- TASK OBJECTIVE -
Beginning with the line below that contains "(304, 476) = (453, 141): none -> purple phone" and ending with the line that contains "(846, 394) = (521, 197): purple", retype every line exactly. Pictures are not copied.

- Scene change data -
──────

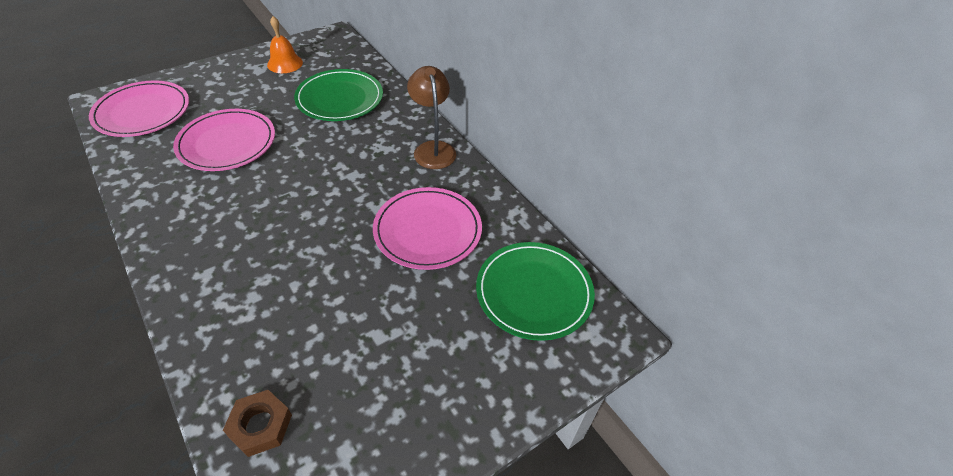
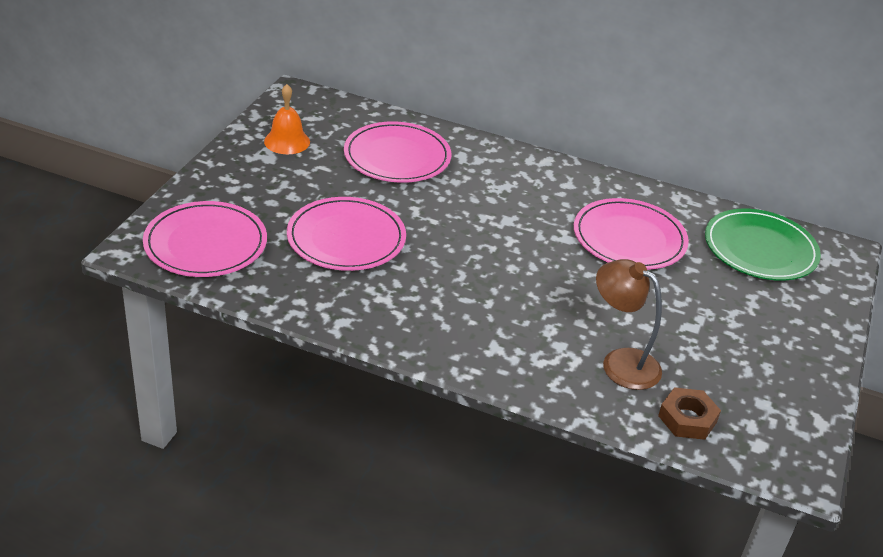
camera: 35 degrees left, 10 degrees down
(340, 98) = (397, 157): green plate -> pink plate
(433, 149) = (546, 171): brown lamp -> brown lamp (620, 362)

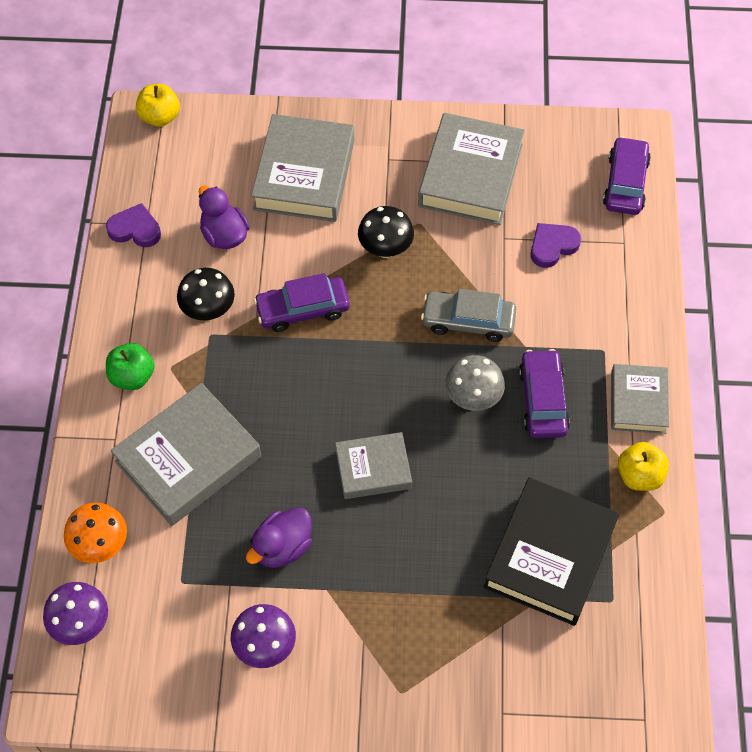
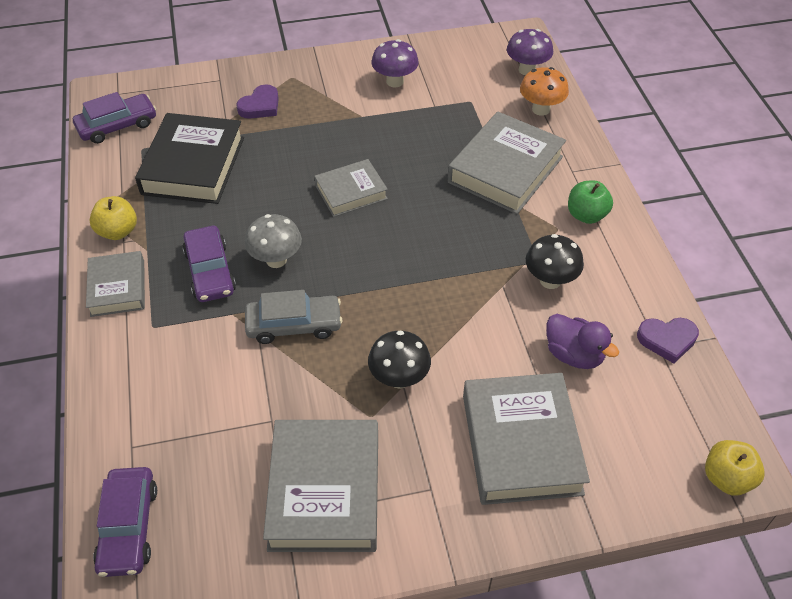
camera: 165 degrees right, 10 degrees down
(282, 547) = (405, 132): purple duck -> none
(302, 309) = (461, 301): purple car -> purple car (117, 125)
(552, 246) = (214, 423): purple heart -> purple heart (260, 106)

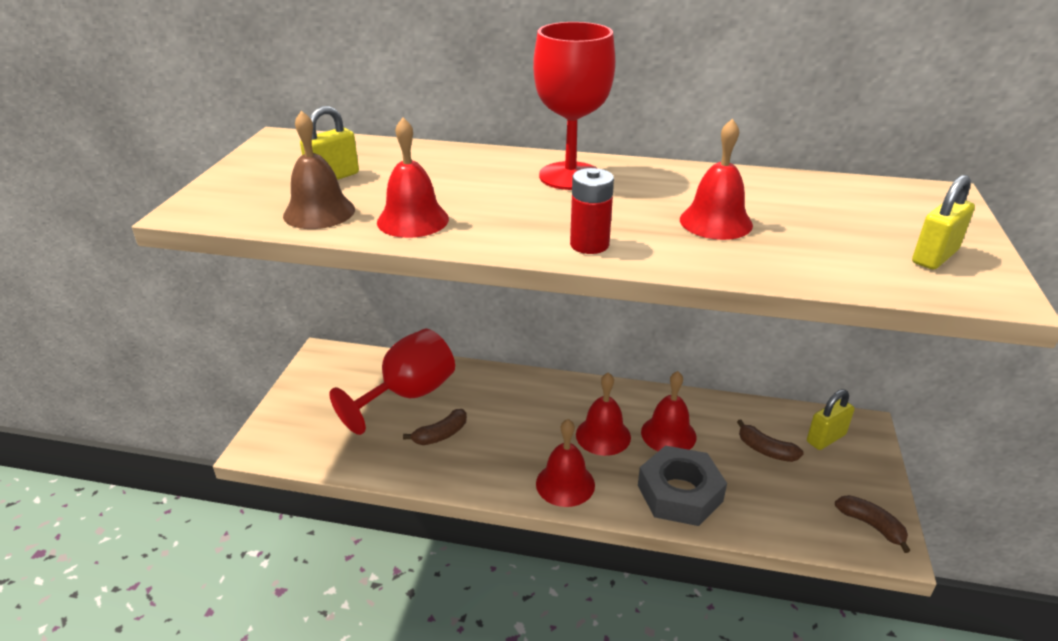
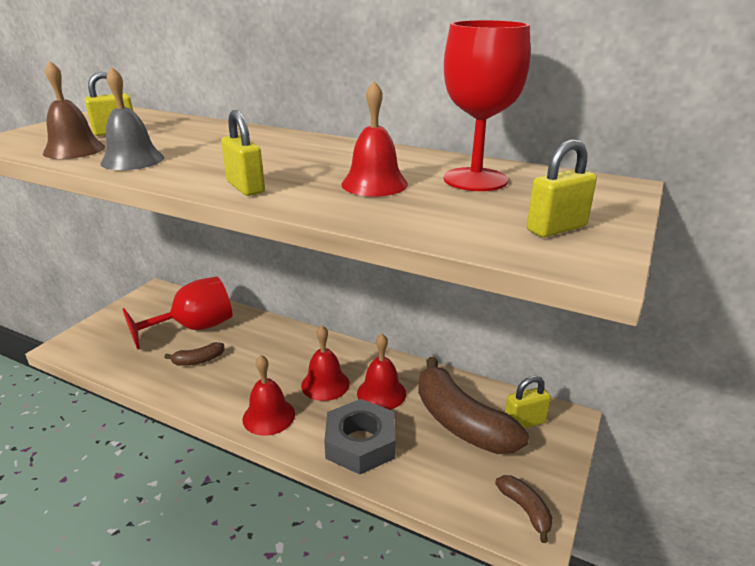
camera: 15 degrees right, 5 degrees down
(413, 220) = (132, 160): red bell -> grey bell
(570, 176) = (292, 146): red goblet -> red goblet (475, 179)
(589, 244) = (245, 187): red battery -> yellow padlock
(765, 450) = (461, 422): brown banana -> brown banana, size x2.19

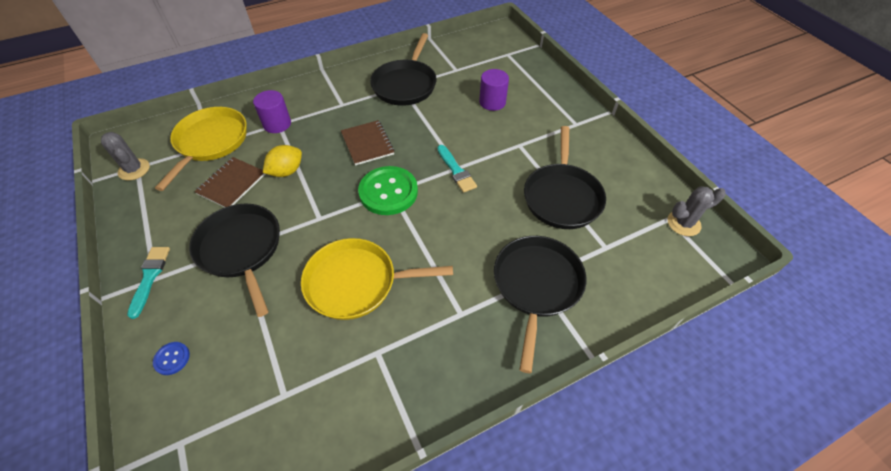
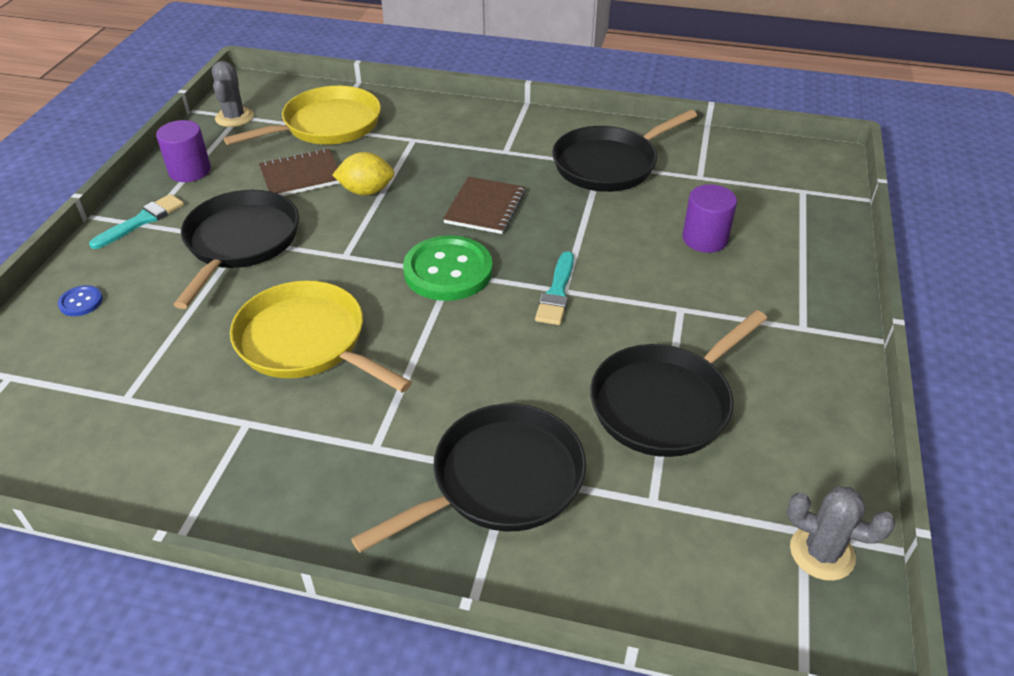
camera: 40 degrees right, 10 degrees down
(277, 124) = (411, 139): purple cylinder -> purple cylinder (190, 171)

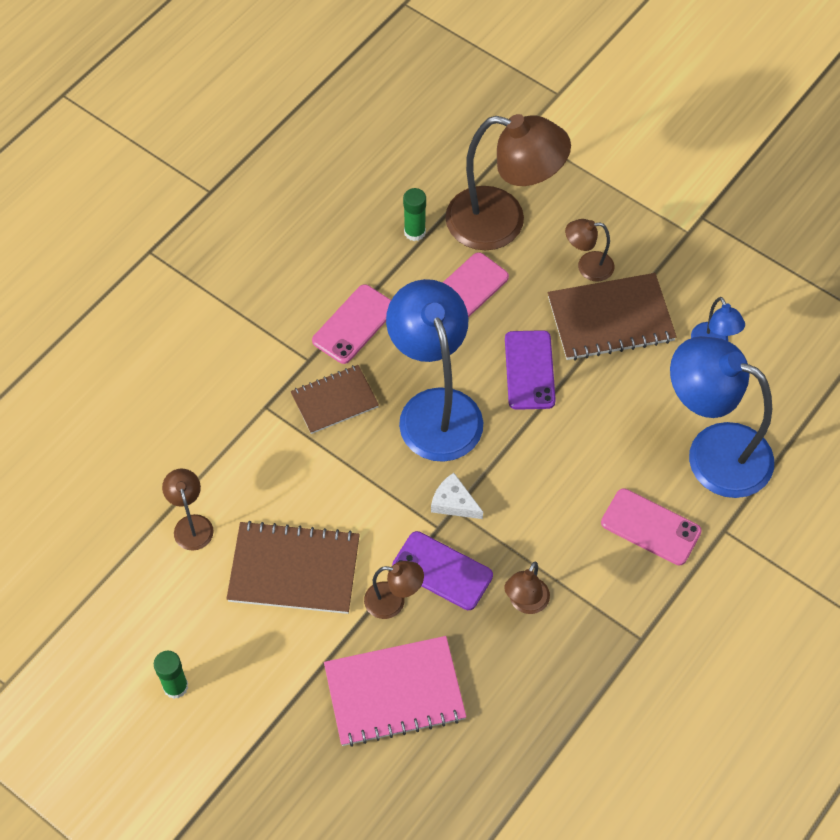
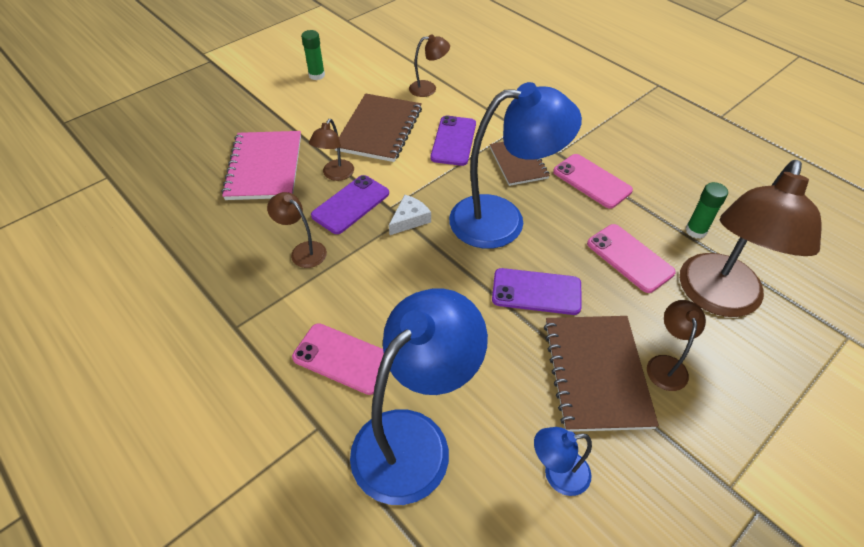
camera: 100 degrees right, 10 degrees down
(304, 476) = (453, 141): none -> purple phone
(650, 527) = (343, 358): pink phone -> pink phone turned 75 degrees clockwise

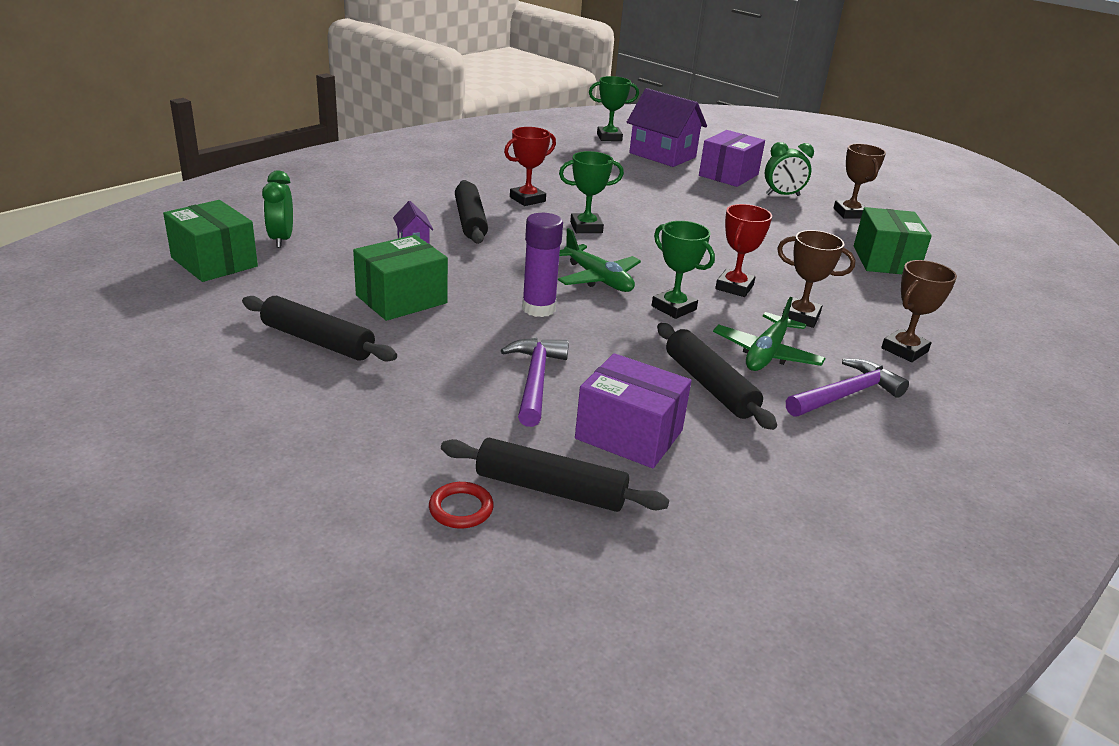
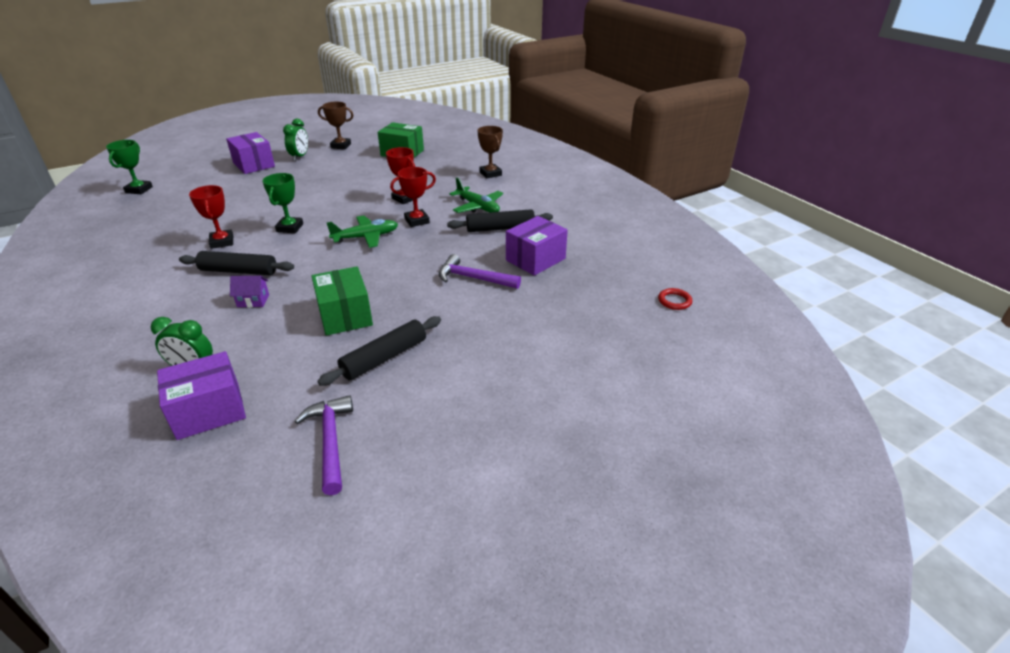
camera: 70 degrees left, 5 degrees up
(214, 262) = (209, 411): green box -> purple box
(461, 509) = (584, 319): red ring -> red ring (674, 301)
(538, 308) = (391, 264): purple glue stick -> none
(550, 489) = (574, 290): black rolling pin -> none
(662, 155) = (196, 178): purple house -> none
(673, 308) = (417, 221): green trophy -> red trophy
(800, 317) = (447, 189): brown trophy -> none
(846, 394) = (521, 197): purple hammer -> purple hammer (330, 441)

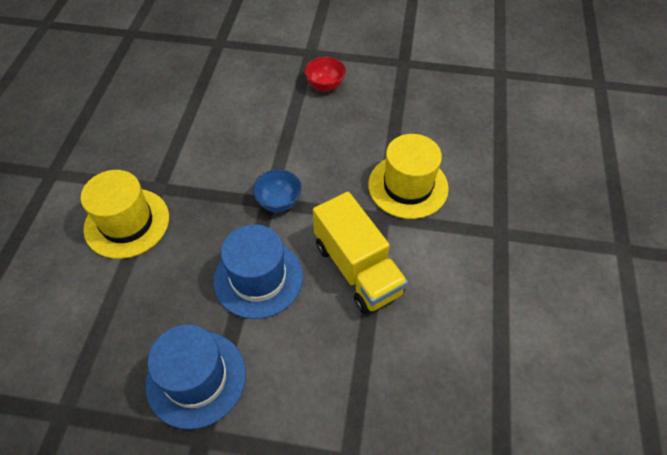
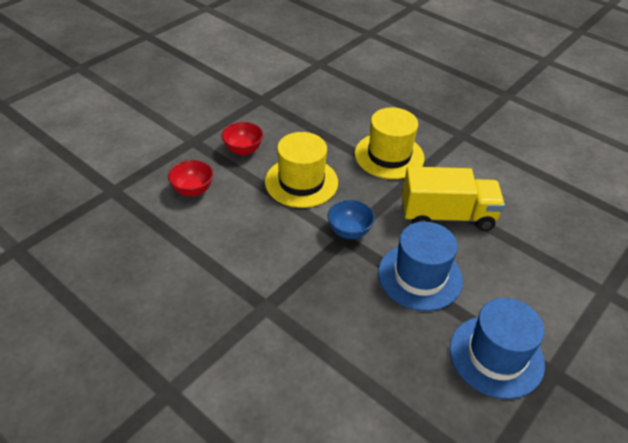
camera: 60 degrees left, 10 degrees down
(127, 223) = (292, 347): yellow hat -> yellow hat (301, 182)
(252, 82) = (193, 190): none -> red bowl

──────

- EXERCISE OUTPUT -
(304, 476) = (453, 141): none -> purple phone
(650, 527) = (343, 358): pink phone -> pink phone turned 75 degrees clockwise

camera: 70 degrees left, 5 degrees up
(214, 262) = (209, 411): green box -> purple box
(461, 509) = (584, 319): red ring -> red ring (674, 301)
(538, 308) = (391, 264): purple glue stick -> none
(550, 489) = (574, 290): black rolling pin -> none
(662, 155) = (196, 178): purple house -> none
(673, 308) = (417, 221): green trophy -> red trophy
(800, 317) = (447, 189): brown trophy -> none
(846, 394) = (521, 197): purple hammer -> purple hammer (330, 441)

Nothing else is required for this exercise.